» Task brief
Copy out each line of the entries below that contains the word "After".

Dataset excerpt:
□ □ □ □ □ □ □
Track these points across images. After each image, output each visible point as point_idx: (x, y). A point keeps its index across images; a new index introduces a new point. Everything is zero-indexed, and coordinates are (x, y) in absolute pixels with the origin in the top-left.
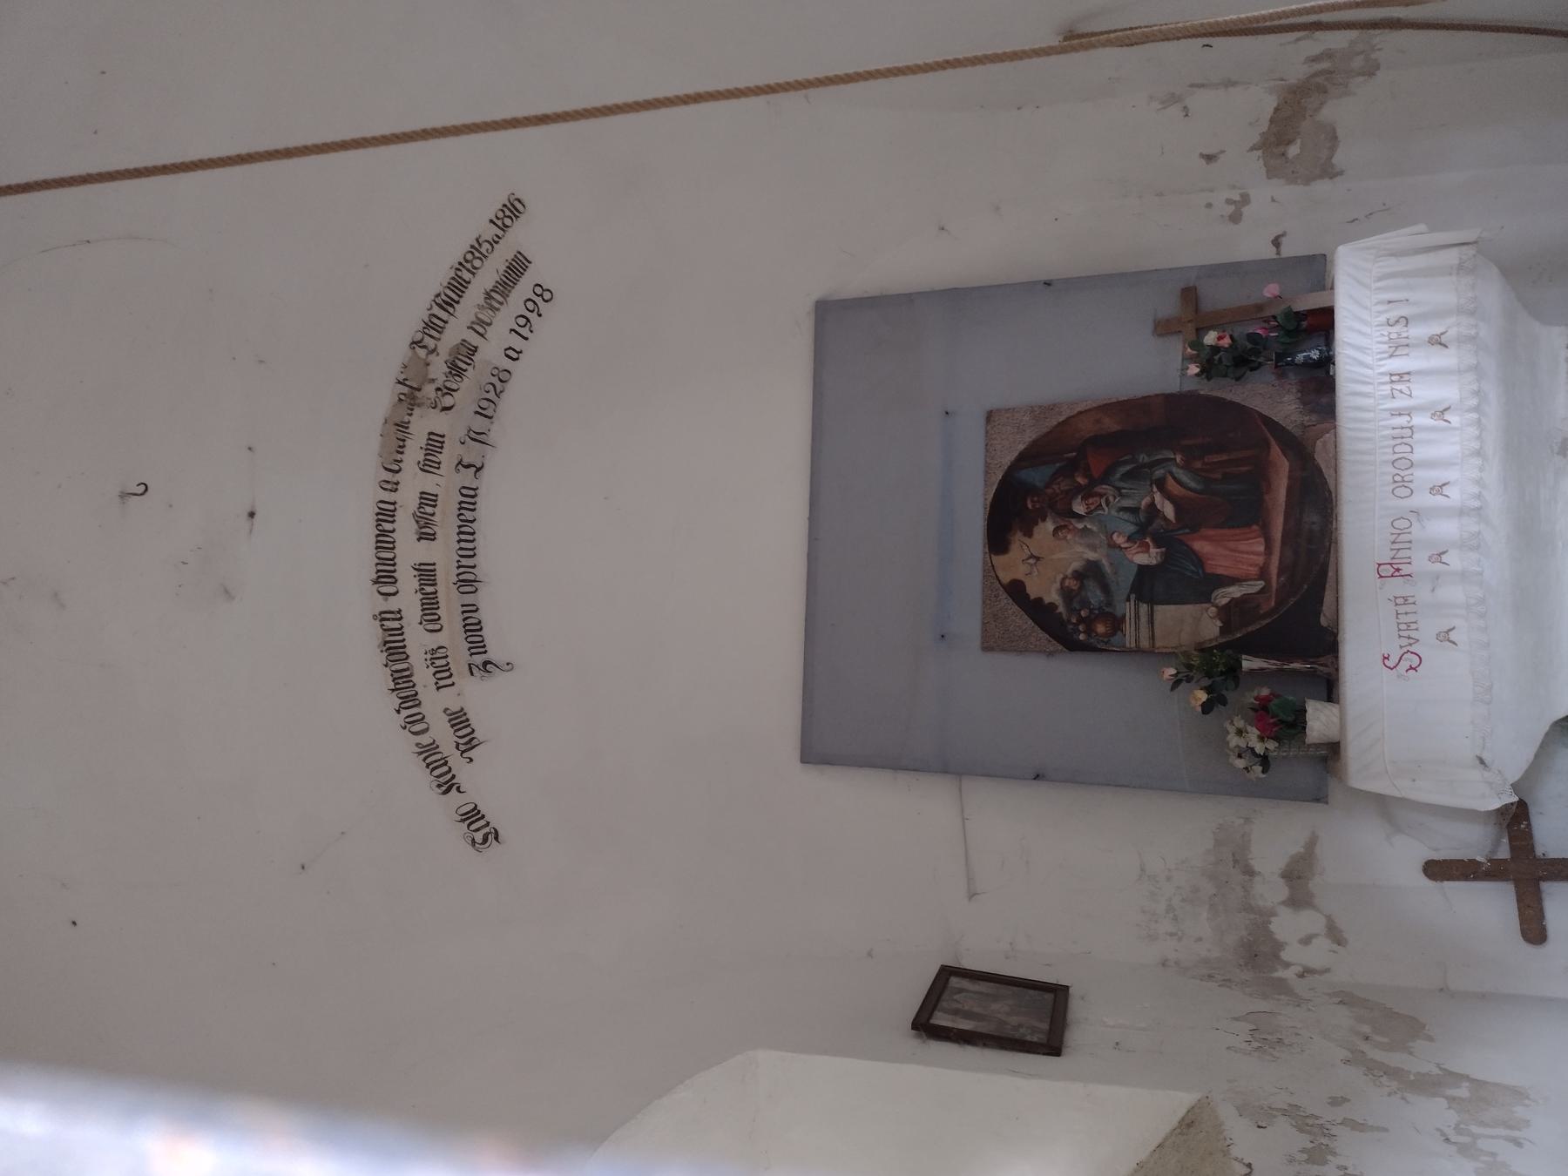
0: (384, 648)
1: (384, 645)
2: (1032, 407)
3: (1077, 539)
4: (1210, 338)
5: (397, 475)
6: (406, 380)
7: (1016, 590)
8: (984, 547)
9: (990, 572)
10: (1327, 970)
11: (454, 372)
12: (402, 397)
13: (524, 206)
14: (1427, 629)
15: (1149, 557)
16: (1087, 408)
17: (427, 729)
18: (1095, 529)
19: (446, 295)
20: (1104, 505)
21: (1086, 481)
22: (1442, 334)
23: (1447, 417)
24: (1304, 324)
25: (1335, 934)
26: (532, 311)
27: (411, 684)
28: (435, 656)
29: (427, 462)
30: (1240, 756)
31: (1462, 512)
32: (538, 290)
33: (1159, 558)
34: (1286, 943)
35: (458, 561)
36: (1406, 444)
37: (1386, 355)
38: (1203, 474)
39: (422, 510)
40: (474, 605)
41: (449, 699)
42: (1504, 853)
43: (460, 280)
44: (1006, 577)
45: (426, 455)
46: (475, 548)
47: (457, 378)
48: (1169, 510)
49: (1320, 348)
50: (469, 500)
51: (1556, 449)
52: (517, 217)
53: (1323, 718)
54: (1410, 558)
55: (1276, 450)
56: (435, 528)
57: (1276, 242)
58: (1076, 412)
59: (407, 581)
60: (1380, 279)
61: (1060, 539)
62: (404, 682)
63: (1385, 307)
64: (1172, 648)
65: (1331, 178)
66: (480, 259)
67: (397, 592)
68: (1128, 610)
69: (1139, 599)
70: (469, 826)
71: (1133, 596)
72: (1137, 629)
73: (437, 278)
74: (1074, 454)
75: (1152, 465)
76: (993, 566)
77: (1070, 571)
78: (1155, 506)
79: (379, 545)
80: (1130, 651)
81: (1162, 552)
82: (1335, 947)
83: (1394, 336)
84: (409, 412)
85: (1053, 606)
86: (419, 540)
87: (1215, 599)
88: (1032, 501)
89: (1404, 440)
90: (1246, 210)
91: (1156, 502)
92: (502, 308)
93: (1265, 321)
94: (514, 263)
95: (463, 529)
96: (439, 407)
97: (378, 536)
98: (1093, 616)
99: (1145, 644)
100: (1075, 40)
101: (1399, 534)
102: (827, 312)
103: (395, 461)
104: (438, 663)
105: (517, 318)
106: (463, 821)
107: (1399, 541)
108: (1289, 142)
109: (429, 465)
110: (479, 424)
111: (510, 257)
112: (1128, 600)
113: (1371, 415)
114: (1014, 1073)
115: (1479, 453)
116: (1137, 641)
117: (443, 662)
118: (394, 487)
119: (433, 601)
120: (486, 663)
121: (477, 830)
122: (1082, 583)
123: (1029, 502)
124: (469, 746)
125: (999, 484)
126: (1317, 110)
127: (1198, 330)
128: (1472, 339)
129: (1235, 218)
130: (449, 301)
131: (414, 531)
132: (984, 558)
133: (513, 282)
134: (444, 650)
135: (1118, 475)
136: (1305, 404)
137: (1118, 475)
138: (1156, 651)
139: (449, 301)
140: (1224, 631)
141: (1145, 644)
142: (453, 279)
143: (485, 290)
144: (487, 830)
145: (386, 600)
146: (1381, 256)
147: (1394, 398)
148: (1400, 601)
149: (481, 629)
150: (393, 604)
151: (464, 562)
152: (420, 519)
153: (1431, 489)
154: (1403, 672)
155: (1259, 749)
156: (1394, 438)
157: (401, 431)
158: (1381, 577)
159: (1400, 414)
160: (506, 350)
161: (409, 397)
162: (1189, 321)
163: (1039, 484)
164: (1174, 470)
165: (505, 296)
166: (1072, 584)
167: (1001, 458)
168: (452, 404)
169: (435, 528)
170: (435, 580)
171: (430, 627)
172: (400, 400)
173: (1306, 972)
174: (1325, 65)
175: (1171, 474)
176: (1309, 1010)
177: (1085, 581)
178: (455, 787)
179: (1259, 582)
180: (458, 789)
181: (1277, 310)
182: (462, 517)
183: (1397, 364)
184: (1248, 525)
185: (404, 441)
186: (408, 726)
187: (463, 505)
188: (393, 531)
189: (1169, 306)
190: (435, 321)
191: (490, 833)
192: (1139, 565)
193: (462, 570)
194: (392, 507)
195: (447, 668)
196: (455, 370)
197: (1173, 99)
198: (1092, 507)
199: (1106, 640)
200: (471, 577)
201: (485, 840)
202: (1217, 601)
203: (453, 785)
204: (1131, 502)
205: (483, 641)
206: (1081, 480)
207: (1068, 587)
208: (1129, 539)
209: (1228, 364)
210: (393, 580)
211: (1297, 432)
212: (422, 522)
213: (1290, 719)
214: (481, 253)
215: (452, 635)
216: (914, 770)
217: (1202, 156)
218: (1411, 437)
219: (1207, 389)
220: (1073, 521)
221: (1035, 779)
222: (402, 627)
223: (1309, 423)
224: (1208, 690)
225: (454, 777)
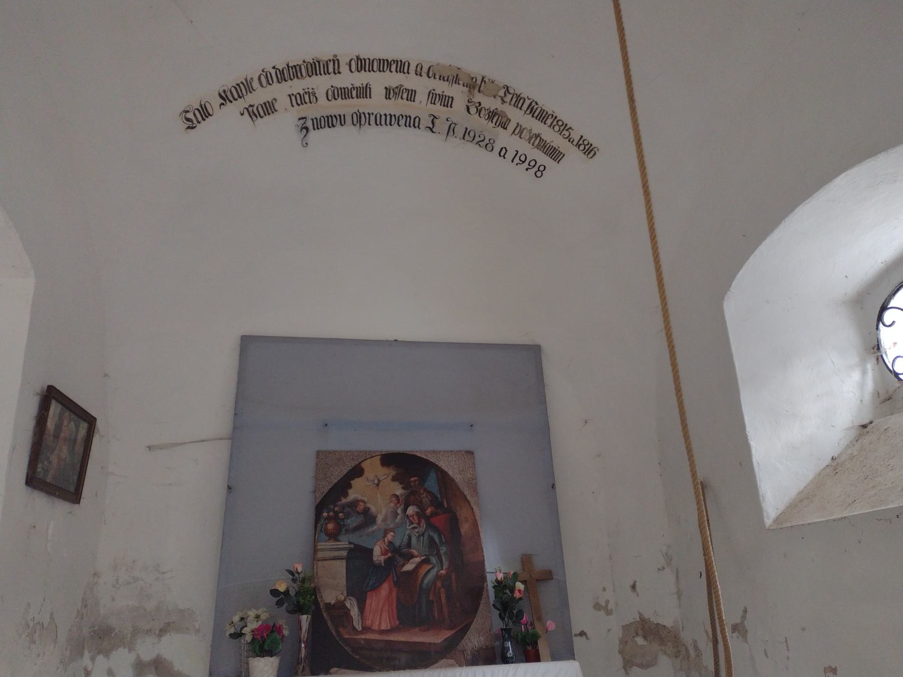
□ □ □ □ □ □ □
» The answer
Track these points across images. After each image, output each visible point as point_idx: (x, y). A point keeps its index across images; a new index introduces a new point. Everything is zero-indexed, and coordinates are (x, y) in absolute pixels with the origin in the top-left.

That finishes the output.